--- EXTRACTED INFORMATION ---

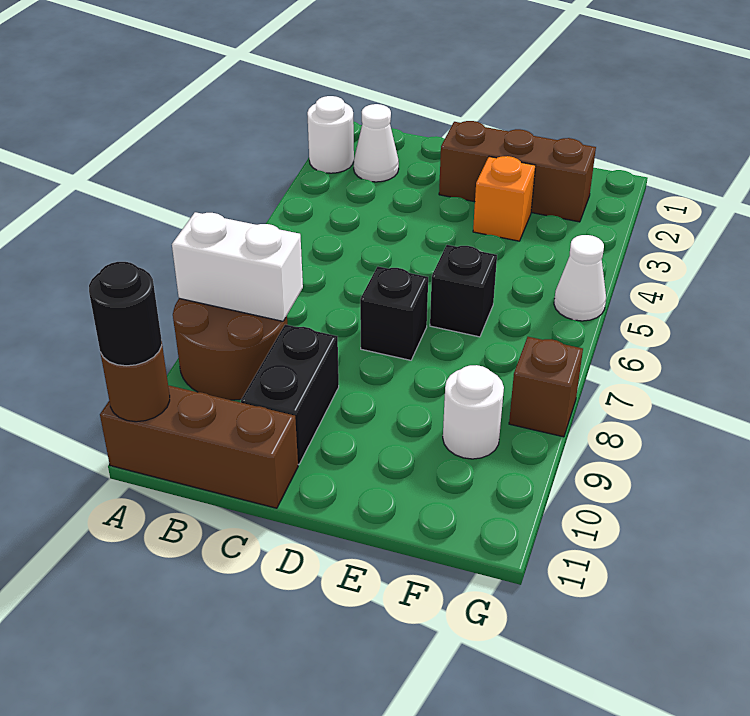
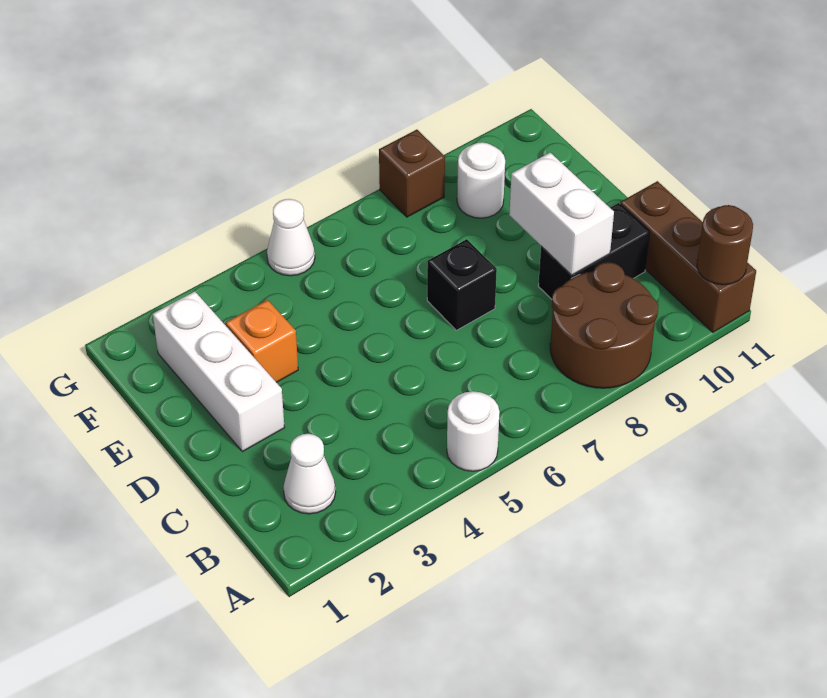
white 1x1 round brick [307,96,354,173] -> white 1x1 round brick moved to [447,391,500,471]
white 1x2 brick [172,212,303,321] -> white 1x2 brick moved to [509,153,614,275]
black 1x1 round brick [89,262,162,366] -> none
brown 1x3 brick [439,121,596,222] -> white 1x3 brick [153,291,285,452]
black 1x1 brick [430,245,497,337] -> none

---
--- EXTRACTED INFORMATION ---

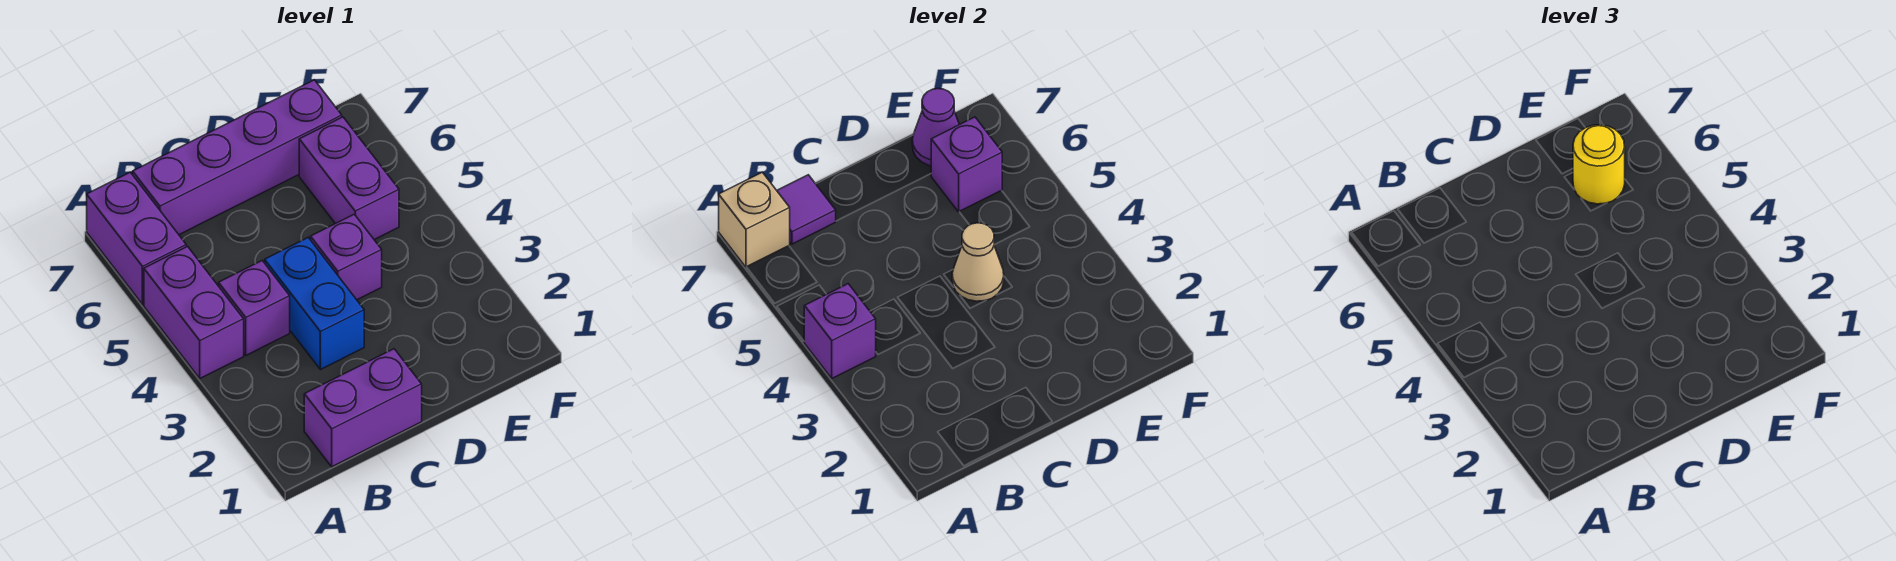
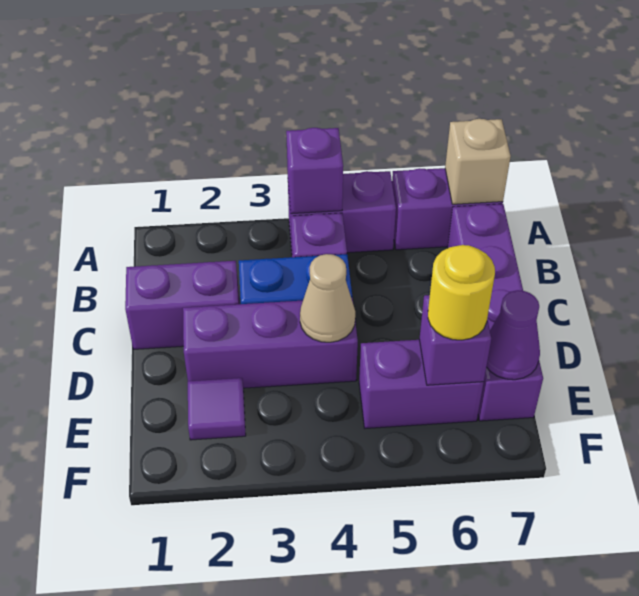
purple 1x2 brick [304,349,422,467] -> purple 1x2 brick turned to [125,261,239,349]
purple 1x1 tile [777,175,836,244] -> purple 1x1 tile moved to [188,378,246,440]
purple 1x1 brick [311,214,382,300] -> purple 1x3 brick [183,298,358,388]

---
--- EXTRACTED INFORMATION ---

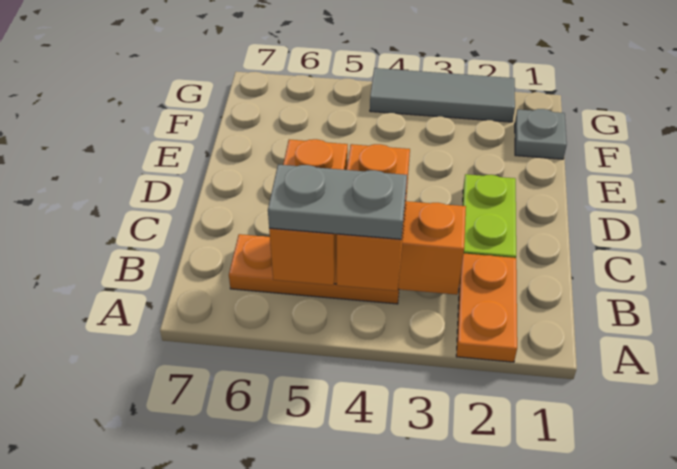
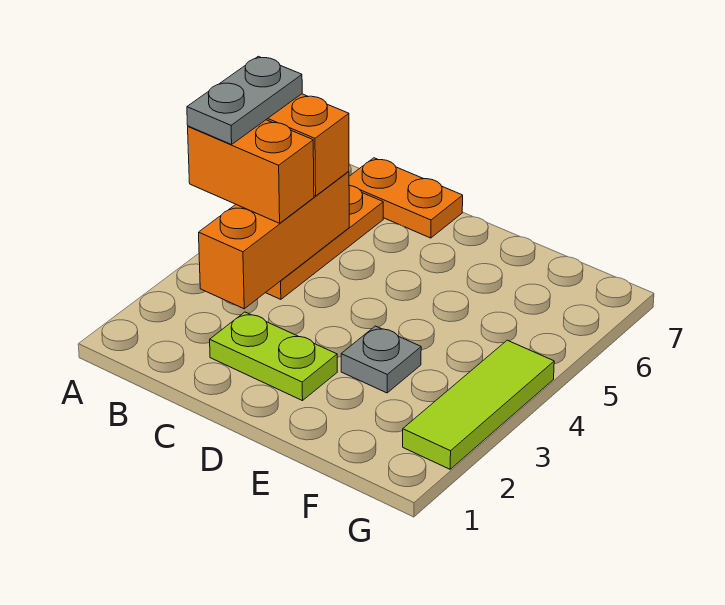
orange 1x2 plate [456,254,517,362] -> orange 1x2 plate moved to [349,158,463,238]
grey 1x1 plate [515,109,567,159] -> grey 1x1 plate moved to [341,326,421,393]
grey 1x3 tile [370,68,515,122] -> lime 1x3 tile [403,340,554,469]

---

EXERCISE PROMPT
Look in the material above for the line with "purple 1x2 brick [304,349,422,467]" and the line with "purple 1x1 brick", and transcribe exactly those lines and all lines between them, nothing more.

WRITTEN ANSWER
purple 1x2 brick [304,349,422,467] -> purple 1x2 brick turned to [125,261,239,349]
purple 1x1 tile [777,175,836,244] -> purple 1x1 tile moved to [188,378,246,440]
purple 1x1 brick [311,214,382,300] -> purple 1x3 brick [183,298,358,388]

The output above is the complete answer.